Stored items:
◇ ◇ ◇ ◇ ◇

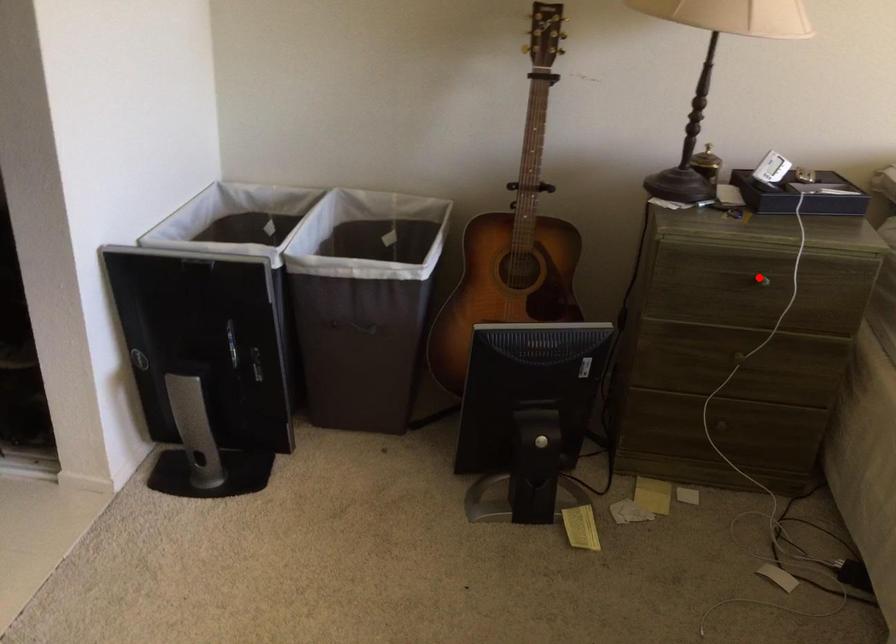
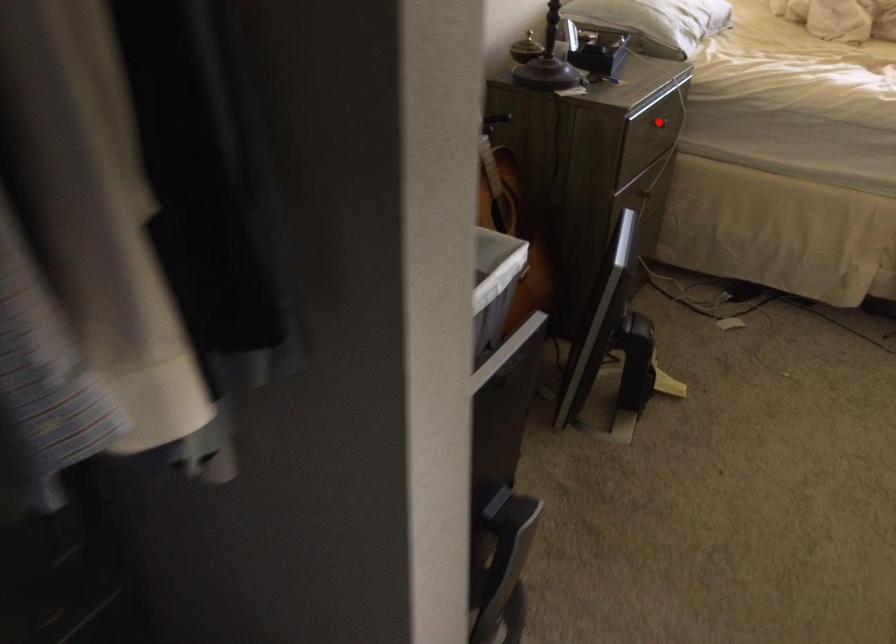
I am providing you with two images of the same scene from different viewpoints. A red point is marked on the first image and another point is marked on the second image. Do the highlighted points in image1 and image2 indicate the same real-world spot?

Yes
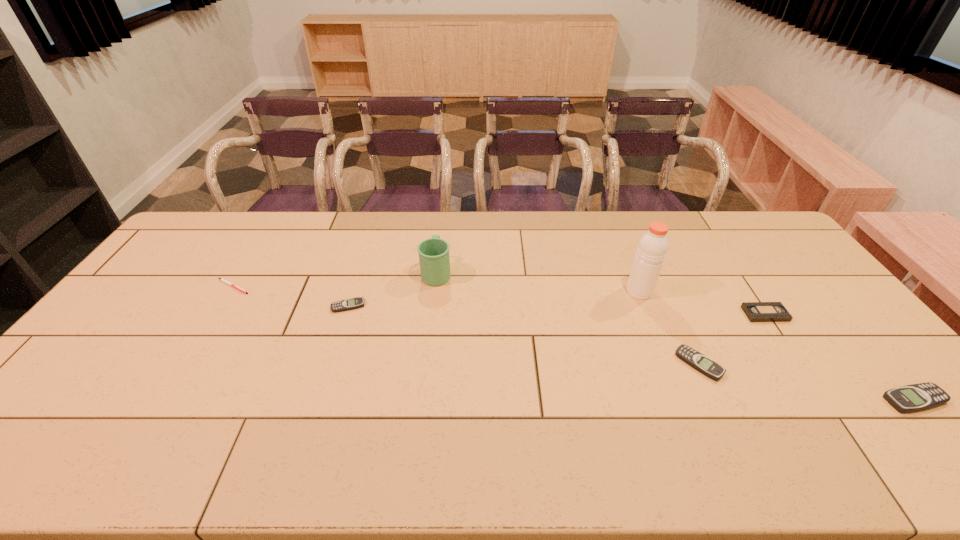
The height and width of the screenshot is (540, 960). In order to click on vacant space located on the back of the tallest object in this screenshot , I will do `click(613, 226)`.

Where is `object that is at the near edge`? object that is at the near edge is located at coordinates (916, 397).

Find the location of `object positioned at the right edge`. object positioned at the right edge is located at coordinates (916, 397).

Identify the location of object located in the near right corner section of the desktop. [916, 397].

Identify the location of free region at the far edge of the desktop. tap(583, 241).

Where is `vacant area at the near edge`? vacant area at the near edge is located at coordinates (521, 423).

Locate an element on the screen. vacant area at the left edge of the desktop is located at coordinates (185, 282).

Locate an element on the screen. The image size is (960, 540). vacant space at the right edge of the desktop is located at coordinates (884, 379).

Image resolution: width=960 pixels, height=540 pixels. In the image, there is a desktop. What are the coordinates of `vacant space at the far right corner` in the screenshot? It's located at (739, 214).

You are a GUI agent. You are given a task and a screenshot of the screen. Output one action in this format:
    pyautogui.click(x=<x>, y=<y>)
    Task: Click on the free spot between the leftmost beeper and the pen
    This screenshot has height=540, width=960.
    Given the screenshot: What is the action you would take?
    coord(291,296)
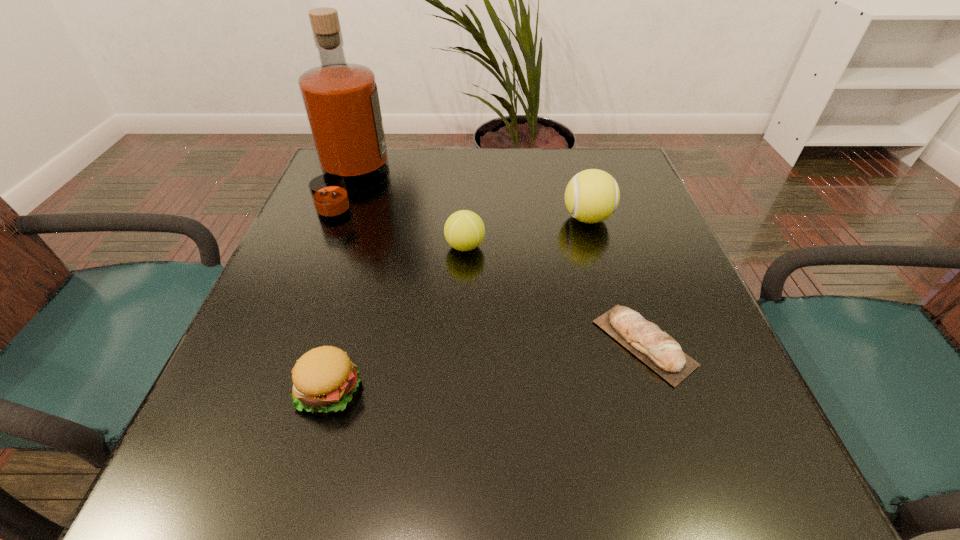
This screenshot has width=960, height=540. Find the location of `the tallest object`. the tallest object is located at coordinates (341, 101).

What are the coordinates of `the taller tennis ball` in the screenshot? It's located at (591, 196).

In order to click on the right tennis ball in this screenshot , I will do `click(591, 196)`.

Where is `the third object from left to right`? the third object from left to right is located at coordinates (464, 230).

Find the location of a particular element. This screenshot has height=540, width=960. the left tennis ball is located at coordinates (464, 230).

Where is `the second shortest object`? This screenshot has height=540, width=960. the second shortest object is located at coordinates (324, 378).

Identify the location of pita bread. (663, 354).

The height and width of the screenshot is (540, 960). I want to click on free space located 0.110m on the front label of the liquor, so click(431, 187).

The width and height of the screenshot is (960, 540). What are the coordinates of `free space located 0.080m on the front of the right tennis ball` in the screenshot? It's located at (599, 259).

Identify the location of vacant area located on the back of the third object from left to right. The height and width of the screenshot is (540, 960). (467, 212).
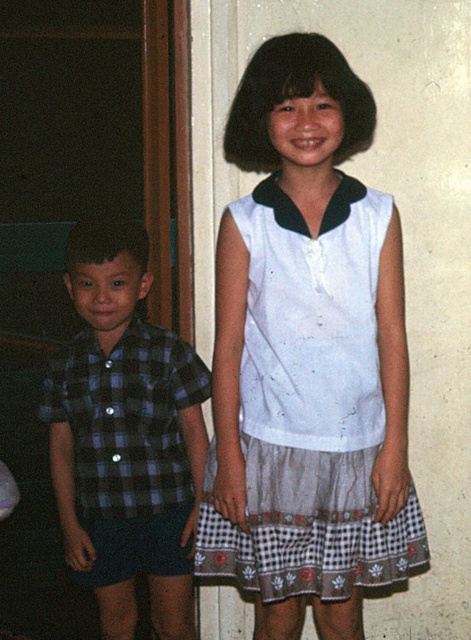
Can you confirm if white cotton dress at upper center is thinner than checkered fabric shirt at left?

In fact, white cotton dress at upper center might be wider than checkered fabric shirt at left.

Image resolution: width=471 pixels, height=640 pixels. Describe the element at coordinates (309, 406) in the screenshot. I see `white cotton dress at upper center` at that location.

Find the location of a particular element. This screenshot has width=471, height=640. white cotton dress at upper center is located at coordinates (309, 406).

How much distance is there between checkered fabric shirt at left and plaid fabric shirt at left?

The distance of checkered fabric shirt at left from plaid fabric shirt at left is 2.18 inches.

Between checkered fabric shirt at left and plaid fabric shirt at left, which one is positioned lower?

Positioned lower is checkered fabric shirt at left.

At what (x,y) coordinates should I click in order to perform the action: click on checkered fabric shirt at left. Please return your answer as a coordinate pair (x, y). Image resolution: width=471 pixels, height=640 pixels. Looking at the image, I should click on (126, 436).

Is point (398, 566) positioned behind point (70, 392)?

That is False.

Who is positioned more to the left, white cotton dress at upper center or plaid fabric shirt at left?

Positioned to the left is plaid fabric shirt at left.

At what (x,y) coordinates should I click in order to perform the action: click on white cotton dress at upper center. Please return your answer as a coordinate pair (x, y). This screenshot has width=471, height=640. Looking at the image, I should click on (309, 406).

Where is `white cotton dress at upper center`? Image resolution: width=471 pixels, height=640 pixels. white cotton dress at upper center is located at coordinates tap(309, 406).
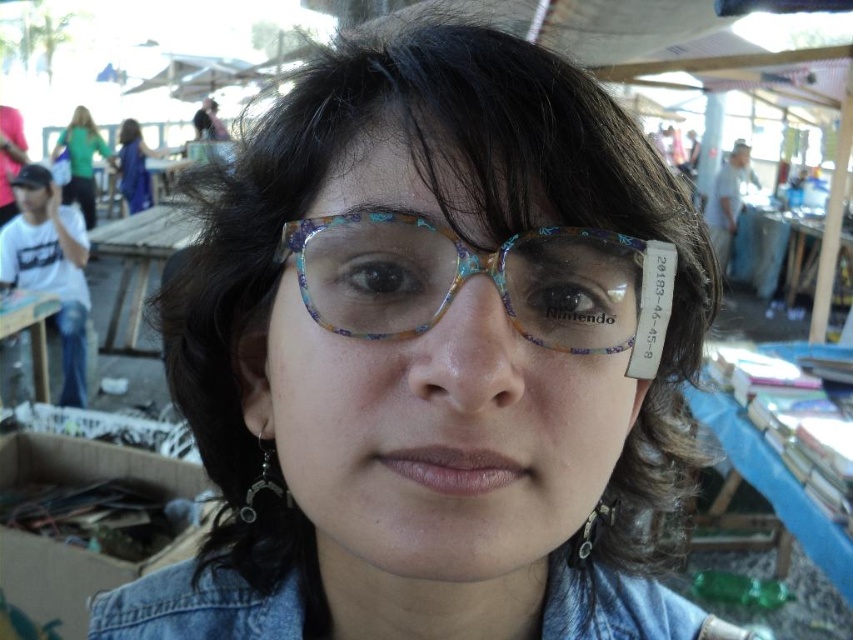
Question: Which of these objects is positioned closest to the green fabric shirt at upper left?

Choices:
 (A) dark brown glossy hair at center
 (B) matte blue shirt at upper left
 (C) white t-shirt at left
 (D) translucent plastic glasses at center

Answer: (B)

Question: Which of the following is the closest to the observer?

Choices:
 (A) (30, 188)
 (B) (741, 173)

Answer: (A)

Question: Which point is farther from the camera taking this photo?

Choices:
 (A) (91, 132)
 (B) (529, 269)
 (C) (718, 198)
 (D) (148, 637)

Answer: (C)

Question: Does translucent plastic glasses at center have a smaller size compared to white t-shirt at left?

Choices:
 (A) no
 (B) yes

Answer: (B)

Question: Does faded denim jacket at lower right appear under matte blue shirt at upper left?

Choices:
 (A) yes
 (B) no

Answer: (A)

Question: Does dark brown glossy hair at center have a smaller size compared to matte blue shirt at upper left?

Choices:
 (A) no
 (B) yes

Answer: (B)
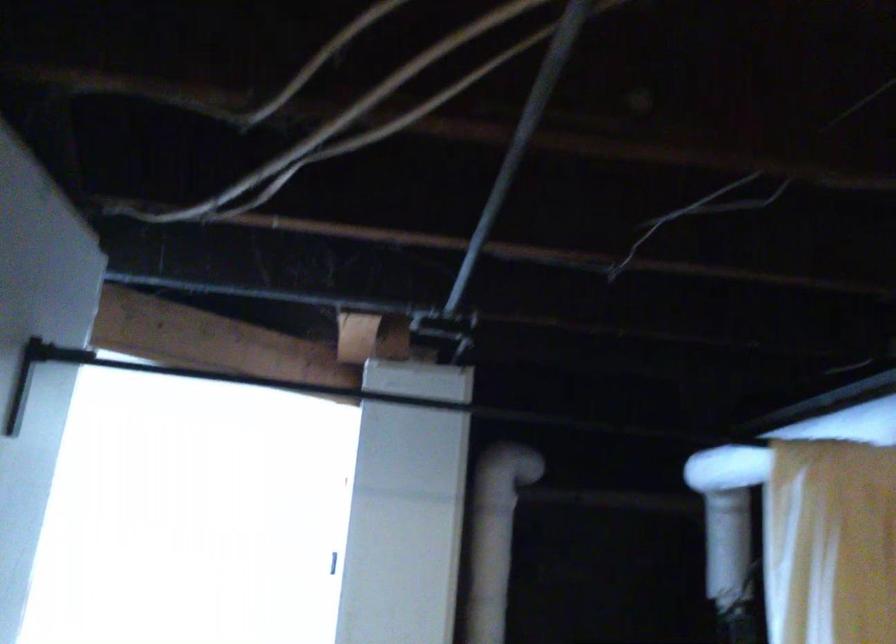
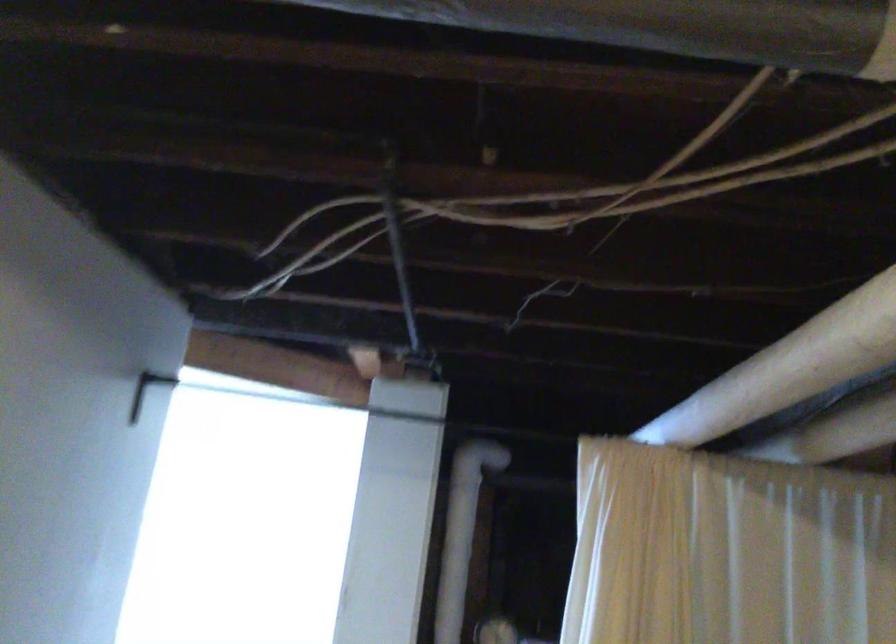
In a continuous first-person perspective shot, in which direction is the camera moving?

The cameraman walked toward right, backward.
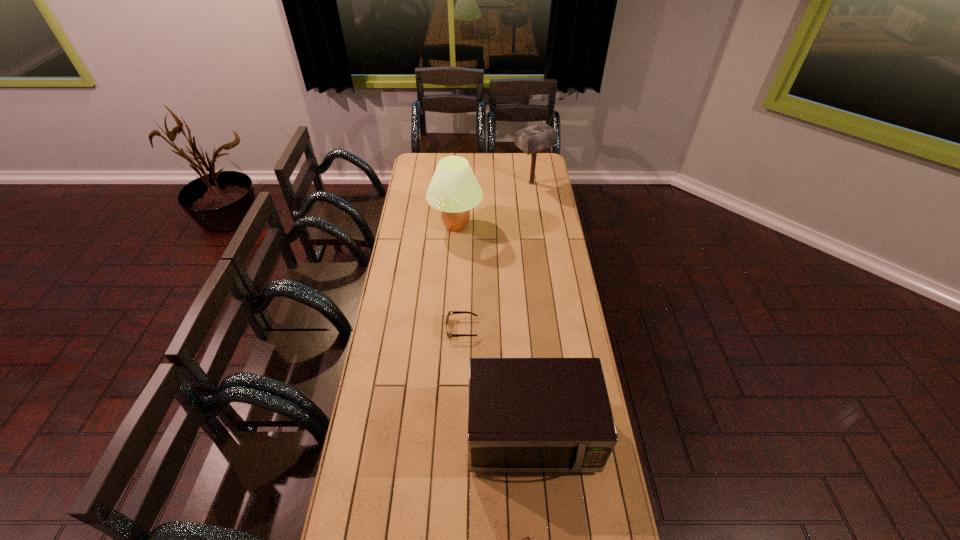
Image resolution: width=960 pixels, height=540 pixels. What are the coordinates of `empty space between the farthest object and the lampshade` in the screenshot? It's located at (494, 204).

Find the location of a particular element. the fourth closest object to the third tallest object is located at coordinates (532, 139).

Where is `the fourth closest object relative to the sunglasses`? This screenshot has height=540, width=960. the fourth closest object relative to the sunglasses is located at coordinates (532, 139).

Find the location of a particular element. vacant space that satisfies the following two spatial constraints: 1. on the front side of the farthest object; 2. on the shade of the second farthest object is located at coordinates (538, 226).

Locate an element on the screen. This screenshot has width=960, height=540. vacant space that satisfies the following two spatial constraints: 1. on the front side of the farthest object; 2. on the shade of the fourth nearest object is located at coordinates (538, 226).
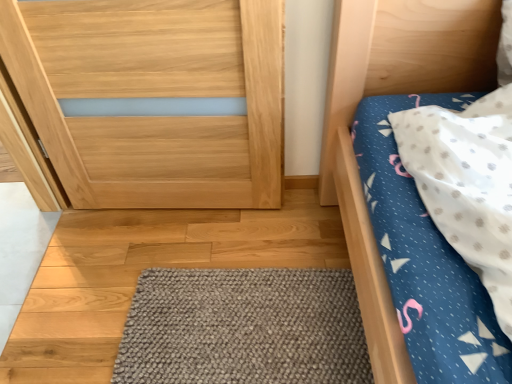
Locate an element on the screen. The height and width of the screenshot is (384, 512). natural wood door at upper left is located at coordinates (154, 97).

What do you see at coordinates (154, 97) in the screenshot? This screenshot has width=512, height=384. I see `natural wood door at upper left` at bounding box center [154, 97].

Locate an element on the screen. natural wood door at upper left is located at coordinates (154, 97).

◇ ◇ ◇ ◇ ◇

▶ _What you have to do_
Output every line of the rows above as a JSON list of strings, one string per line, skipping blank lines and leaving out the picture lines.

▶ _Result for this task_
[
  "I am providing you with two images of the same scene from different viewpoints. A red point is marked on the first image and another point is marked on the second image. Do the highlighted points in image1 and image2 indicate the same real-world spot?",
  "Yes",
  "The height and width of the screenshot is (540, 960). In order to click on vacant space located on the back of the tallest object in this screenshot , I will do `click(613, 226)`.",
  "Where is `object that is at the near edge`? object that is at the near edge is located at coordinates (916, 397).",
  "Find the location of `object positioned at the right edge`. object positioned at the right edge is located at coordinates (916, 397).",
  "Identify the location of object located in the near right corner section of the desktop. [916, 397].",
  "Identify the location of free region at the far edge of the desktop. tap(583, 241).",
  "Where is `vacant area at the near edge`? vacant area at the near edge is located at coordinates (521, 423).",
  "Locate an element on the screen. vacant area at the left edge of the desktop is located at coordinates (185, 282).",
  "Locate an element on the screen. The image size is (960, 540). vacant space at the right edge of the desktop is located at coordinates (884, 379).",
  "Image resolution: width=960 pixels, height=540 pixels. In the image, there is a desktop. What are the coordinates of `vacant space at the far right corner` in the screenshot? It's located at (739, 214).",
  "You are a GUI agent. You are given a task and a screenshot of the screen. Output one action in this format:",
  "    pyautogui.click(x=<x>, y=<y>)",
  "    Task: Click on the free spot between the leftmost beeper and the pen",
  "    This screenshot has height=540, width=960.",
  "    Given the screenshot: What is the action you would take?",
  "    coord(291,296)",
  "This screenshot has width=960, height=540. Find the location of `the tallest object`. the tallest object is located at coordinates (341, 101).",
  "What are the coordinates of `the taller tennis ball` in the screenshot? It's located at (591, 196).",
  "In order to click on the right tennis ball in this screenshot , I will do `click(591, 196)`.",
  "Where is `the third object from left to right`? the third object from left to right is located at coordinates (464, 230).",
  "Find the location of a particular element. This screenshot has height=540, width=960. the left tennis ball is located at coordinates (464, 230).",
  "Where is `the second shortest object`? This screenshot has height=540, width=960. the second shortest object is located at coordinates (324, 378).",
  "Identify the location of pita bread. (663, 354).",
  "The height and width of the screenshot is (540, 960). I want to click on free space located 0.110m on the front label of the liquor, so click(431, 187).",
  "The width and height of the screenshot is (960, 540). What are the coordinates of `free space located 0.080m on the front of the right tennis ball` in the screenshot? It's located at (599, 259).",
  "Identify the location of vacant area located on the back of the third object from left to right. The height and width of the screenshot is (540, 960). (467, 212).",
  "Can you confirm if white cotton dress at upper center is thinner than checkered fabric shirt at left?",
  "In fact, white cotton dress at upper center might be wider than checkered fabric shirt at left.",
  "Image resolution: width=471 pixels, height=640 pixels. Describe the element at coordinates (309, 406) in the screenshot. I see `white cotton dress at upper center` at that location.",
  "Find the location of a particular element. This screenshot has width=471, height=640. white cotton dress at upper center is located at coordinates (309, 406).",
  "How much distance is there between checkered fabric shirt at left and plaid fabric shirt at left?",
  "The distance of checkered fabric shirt at left from plaid fabric shirt at left is 2.18 inches.",
  "Between checkered fabric shirt at left and plaid fabric shirt at left, which one is positioned lower?",
  "Positioned lower is checkered fabric shirt at left.",
  "At what (x,y) coordinates should I click in order to perform the action: click on checkered fabric shirt at left. Please return your answer as a coordinate pair (x, y). Image resolution: width=471 pixels, height=640 pixels. Looking at the image, I should click on (126, 436).",
  "Is point (398, 566) positioned behind point (70, 392)?",
  "That is False.",
  "Who is positioned more to the left, white cotton dress at upper center or plaid fabric shirt at left?",
  "Positioned to the left is plaid fabric shirt at left.",
  "At what (x,y) coordinates should I click in order to perform the action: click on white cotton dress at upper center. Please return your answer as a coordinate pair (x, y). This screenshot has width=471, height=640. Looking at the image, I should click on (309, 406).",
  "Where is `white cotton dress at upper center`? Image resolution: width=471 pixels, height=640 pixels. white cotton dress at upper center is located at coordinates tap(309, 406).",
  "Question: Which of these objects is positioned closest to the green fabric shirt at upper left?",
  "Choices:",
  " (A) dark brown glossy hair at center",
  " (B) matte blue shirt at upper left",
  " (C) white t-shirt at left",
  " (D) translucent plastic glasses at center",
  "Answer: (B)",
  "Question: Which of the following is the closest to the observer?",
  "Choices:",
  " (A) (30, 188)",
  " (B) (741, 173)",
  "Answer: (A)",
  "Question: Which point is farther from the camera taking this photo?",
  "Choices:",
  " (A) (91, 132)",
  " (B) (529, 269)",
  " (C) (718, 198)",
  " (D) (148, 637)",
  "Answer: (C)",
  "Question: Does translucent plastic glasses at center have a smaller size compared to white t-shirt at left?",
  "Choices:",
  " (A) no",
  " (B) yes",
  "Answer: (B)",
  "Question: Does faded denim jacket at lower right appear under matte blue shirt at upper left?",
  "Choices:",
  " (A) yes",
  " (B) no",
  "Answer: (A)",
  "Question: Does dark brown glossy hair at center have a smaller size compared to matte blue shirt at upper left?",
  "Choices:",
  " (A) no",
  " (B) yes",
  "Answer: (B)",
  "In a continuous first-person perspective shot, in which direction is the camera moving?",
  "The cameraman walked toward right, backward.",
  "Image resolution: width=960 pixels, height=540 pixels. What are the coordinates of `empty space between the farthest object and the lampshade` in the screenshot? It's located at (494, 204).",
  "Find the location of a particular element. the fourth closest object to the third tallest object is located at coordinates (532, 139).",
  "Where is `the fourth closest object relative to the sunglasses`? This screenshot has height=540, width=960. the fourth closest object relative to the sunglasses is located at coordinates (532, 139).",
  "Find the location of a particular element. vacant space that satisfies the following two spatial constraints: 1. on the front side of the farthest object; 2. on the shade of the second farthest object is located at coordinates (538, 226).",
  "Locate an element on the screen. This screenshot has width=960, height=540. vacant space that satisfies the following two spatial constraints: 1. on the front side of the farthest object; 2. on the shade of the fourth nearest object is located at coordinates (538, 226).",
  "Locate an element on the screen. The height and width of the screenshot is (384, 512). natural wood door at upper left is located at coordinates (154, 97).",
  "What do you see at coordinates (154, 97) in the screenshot? This screenshot has width=512, height=384. I see `natural wood door at upper left` at bounding box center [154, 97].",
  "Locate an element on the screen. natural wood door at upper left is located at coordinates (154, 97)."
]